■ Problem details ■
Would you retype, word for word, the line with "pink arrow: (58, 158)" and each line after it to the end of the entries below, leaving the pictures out?

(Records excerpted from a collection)
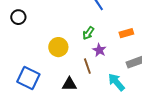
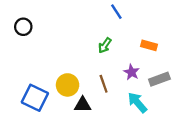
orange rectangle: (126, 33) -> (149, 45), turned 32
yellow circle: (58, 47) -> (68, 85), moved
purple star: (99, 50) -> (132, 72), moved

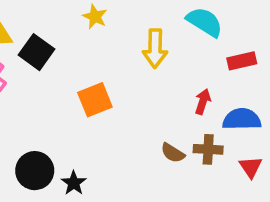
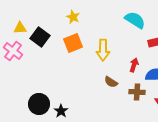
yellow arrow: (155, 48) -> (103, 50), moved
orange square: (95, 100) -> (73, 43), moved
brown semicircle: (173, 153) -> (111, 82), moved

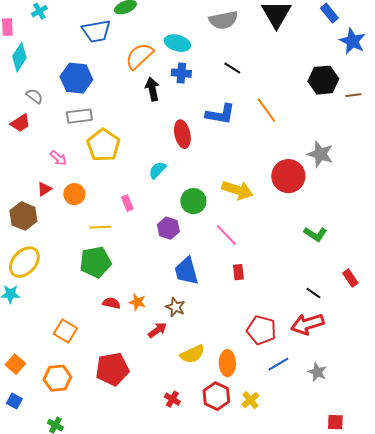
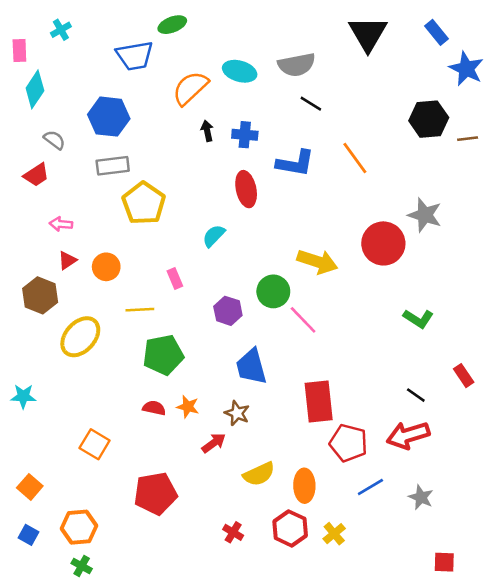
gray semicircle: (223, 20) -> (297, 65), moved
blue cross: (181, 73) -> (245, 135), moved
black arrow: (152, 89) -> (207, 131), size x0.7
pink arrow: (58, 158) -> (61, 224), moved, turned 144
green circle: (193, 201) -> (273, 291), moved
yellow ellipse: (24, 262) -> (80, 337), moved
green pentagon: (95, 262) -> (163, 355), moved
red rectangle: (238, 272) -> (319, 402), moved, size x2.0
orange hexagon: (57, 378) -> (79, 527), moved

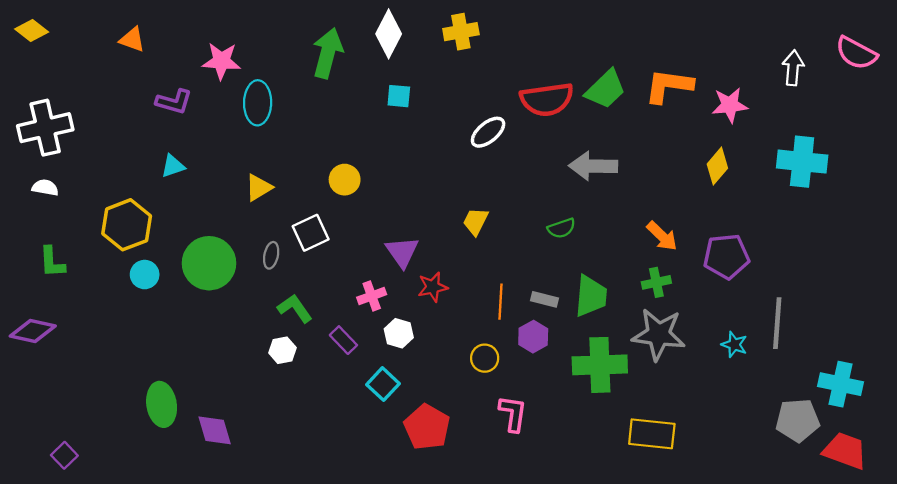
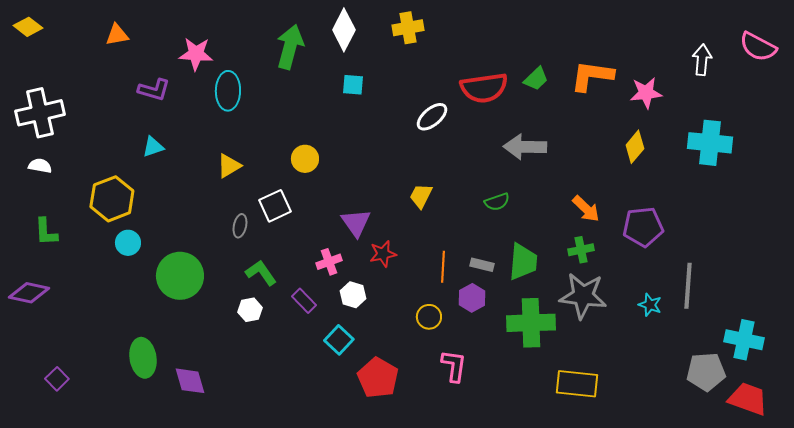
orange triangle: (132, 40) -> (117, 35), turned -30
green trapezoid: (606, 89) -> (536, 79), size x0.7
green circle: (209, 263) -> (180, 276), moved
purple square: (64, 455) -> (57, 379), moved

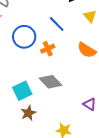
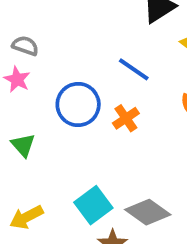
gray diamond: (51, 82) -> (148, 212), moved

■ Result of this task ■
pink arrow: (58, 158) -> (61, 224), moved, turned 144
green circle: (193, 201) -> (273, 291), moved
yellow ellipse: (24, 262) -> (80, 337), moved
green pentagon: (95, 262) -> (163, 355), moved
red rectangle: (238, 272) -> (319, 402), moved, size x2.0
orange hexagon: (57, 378) -> (79, 527), moved

orange triangle: (132, 40) -> (117, 35), turned -30
green trapezoid: (606, 89) -> (536, 79), size x0.7
green circle: (209, 263) -> (180, 276), moved
purple square: (64, 455) -> (57, 379), moved

gray diamond: (51, 82) -> (148, 212), moved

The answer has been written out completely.